Would you find each line in the entries below with the string "tree" and copy it?

Material for the task =

══════

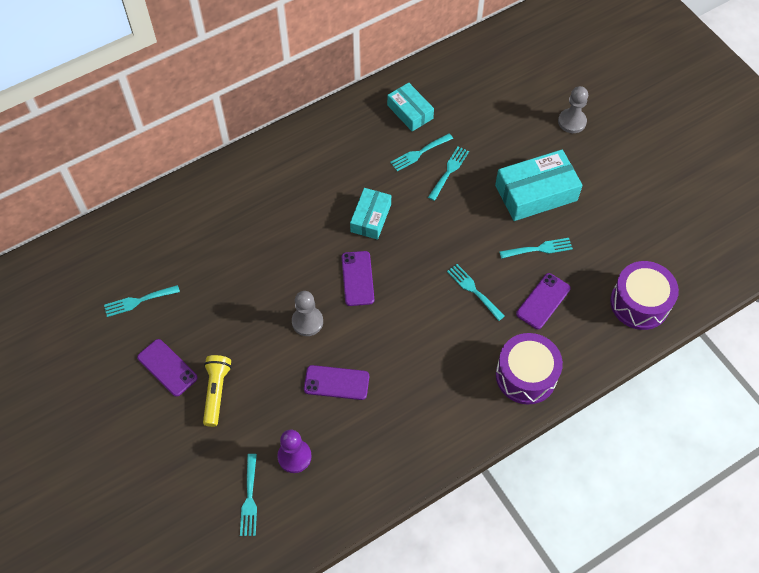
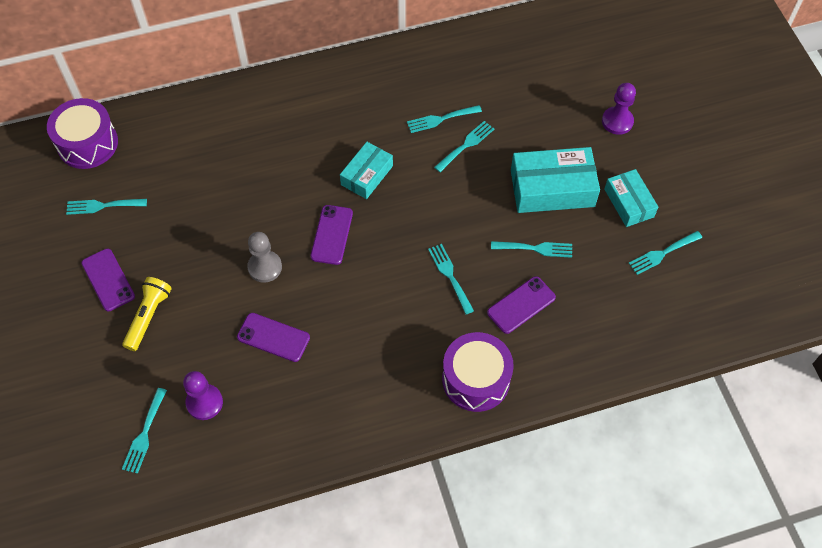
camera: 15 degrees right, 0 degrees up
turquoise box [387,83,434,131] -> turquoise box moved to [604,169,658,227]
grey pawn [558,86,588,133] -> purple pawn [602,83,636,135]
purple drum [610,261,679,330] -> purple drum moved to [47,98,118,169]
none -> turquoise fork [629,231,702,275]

══════

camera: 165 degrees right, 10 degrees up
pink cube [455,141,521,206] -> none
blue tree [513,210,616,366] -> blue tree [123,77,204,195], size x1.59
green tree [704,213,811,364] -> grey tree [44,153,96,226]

══════

Reply to the task =
blue tree [513,210,616,366] -> blue tree [123,77,204,195], size x1.59
green tree [704,213,811,364] -> grey tree [44,153,96,226]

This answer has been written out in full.